*** Opening of Data records ***

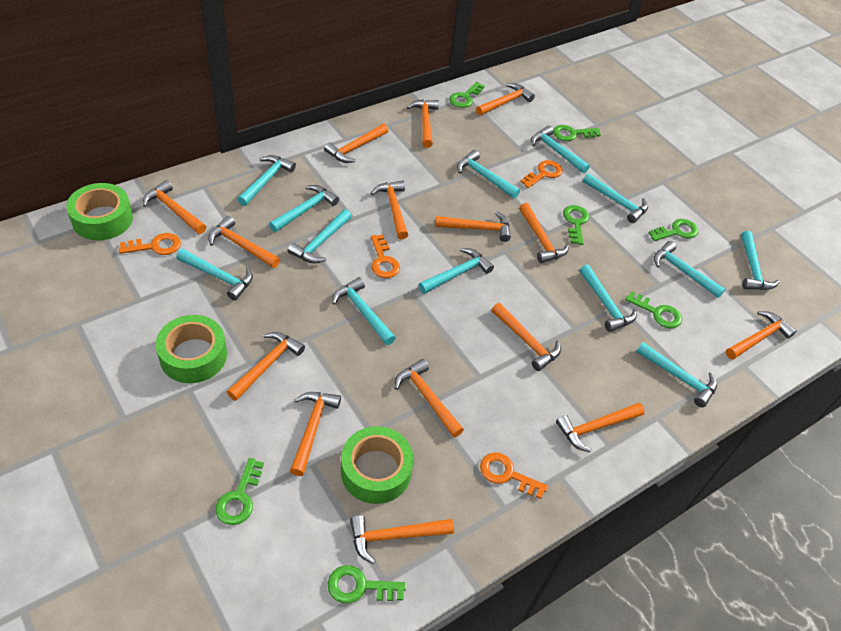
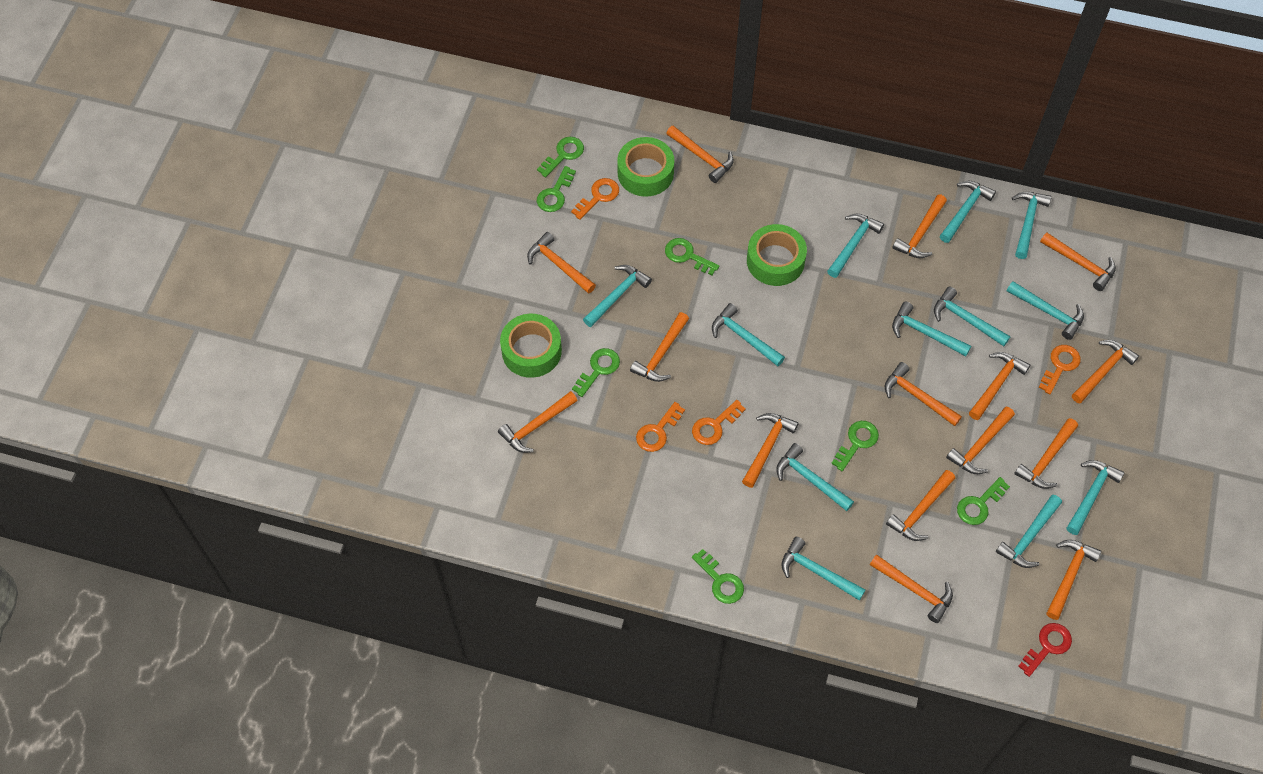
red key: 0 -> 1
turquoise hammer: 13 -> 12

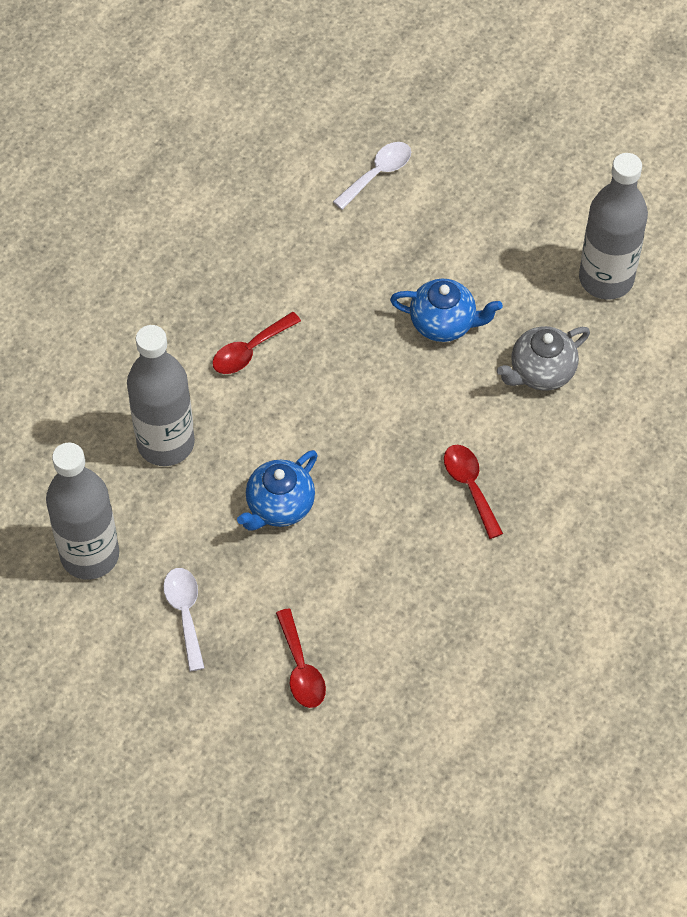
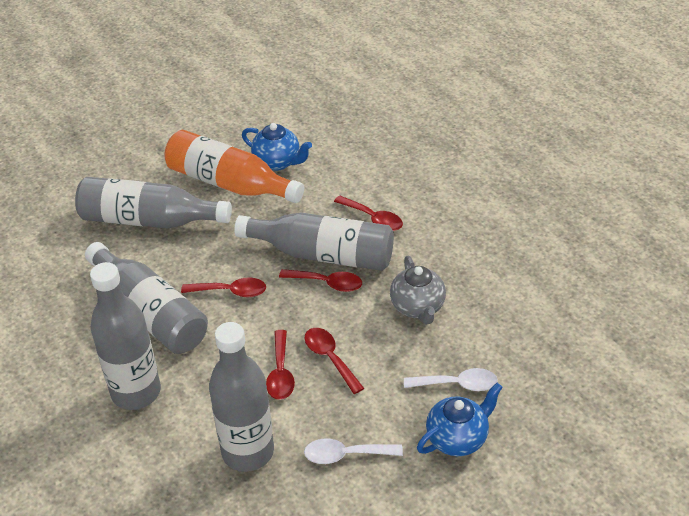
grey bottle: 3 -> 5
orange bottle: 0 -> 1
red spoon: 3 -> 5

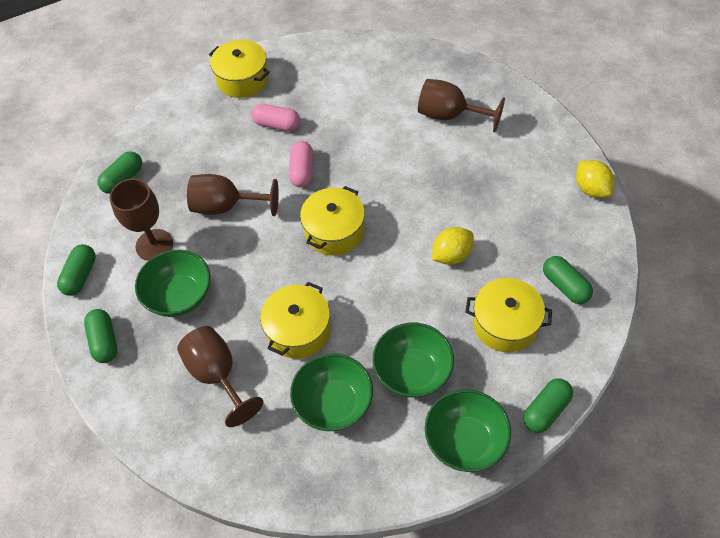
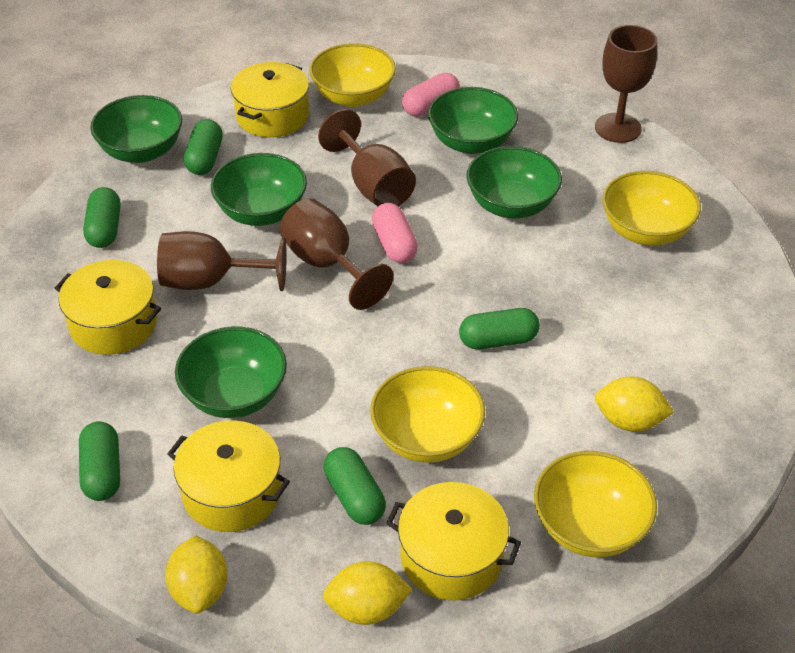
green bowl: 4 -> 5
yellow bowl: 0 -> 4
yellow lemon: 2 -> 3

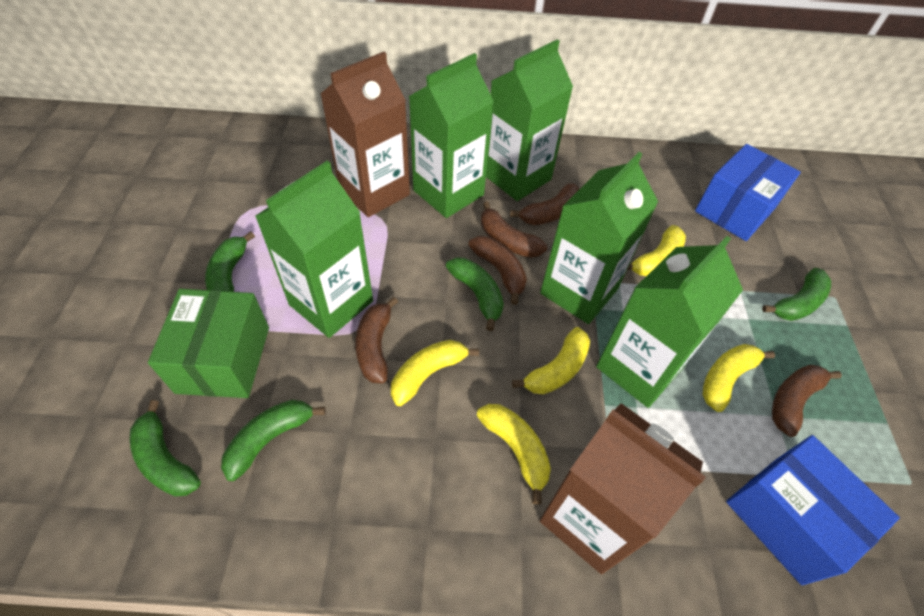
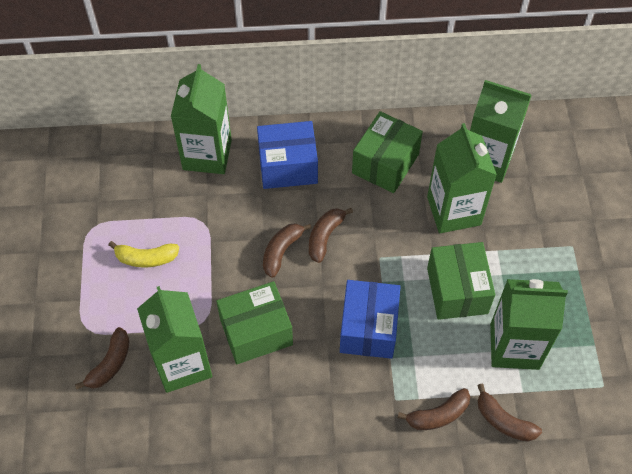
brown carton: 2 -> 0
green banana: 5 -> 0
green box: 1 -> 3
yellow banana: 5 -> 1

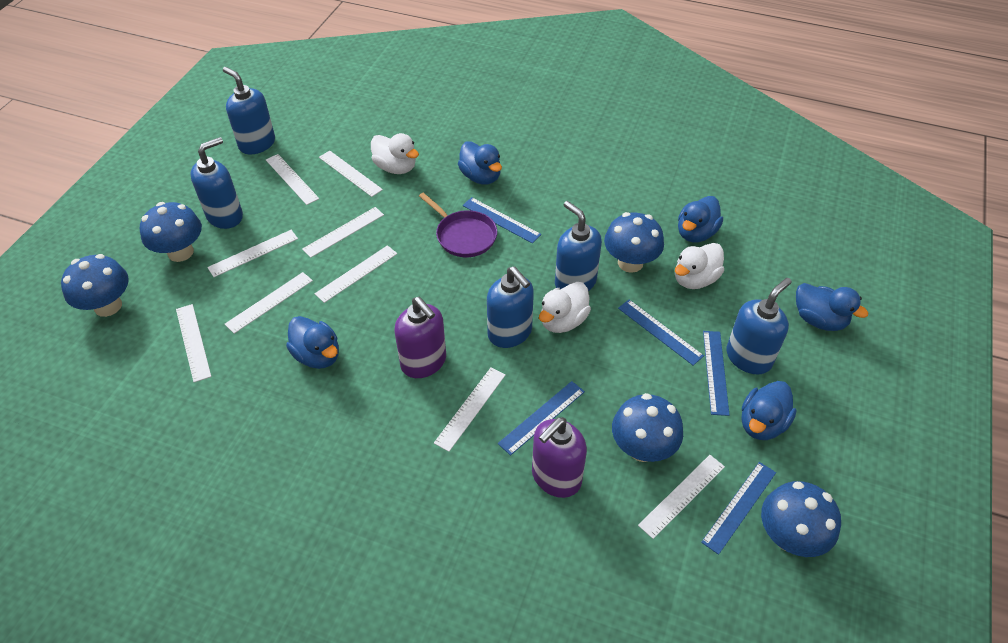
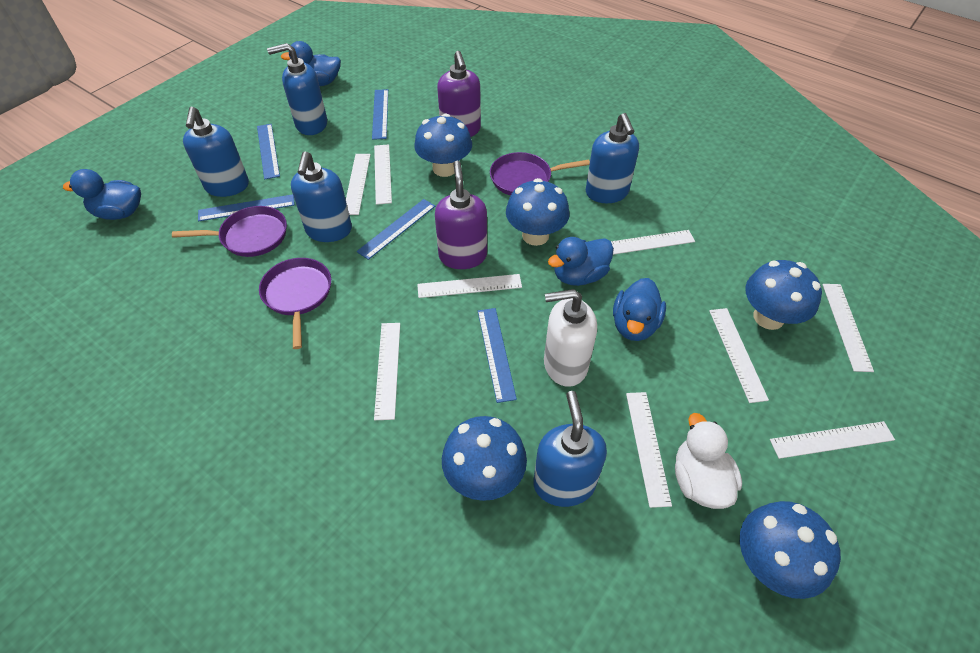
blue duck: 5 -> 4
purple pan: 1 -> 3
white duck: 3 -> 1
white soap dispenser: 0 -> 1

*** Close of Data records ***

* [Task goal] For the records above, output each one exactly and skip any image.

* [Written solution]
red key: 0 -> 1
turquoise hammer: 13 -> 12

grey bottle: 3 -> 5
orange bottle: 0 -> 1
red spoon: 3 -> 5

green bowl: 4 -> 5
yellow bowl: 0 -> 4
yellow lemon: 2 -> 3

brown carton: 2 -> 0
green banana: 5 -> 0
green box: 1 -> 3
yellow banana: 5 -> 1

blue duck: 5 -> 4
purple pan: 1 -> 3
white duck: 3 -> 1
white soap dispenser: 0 -> 1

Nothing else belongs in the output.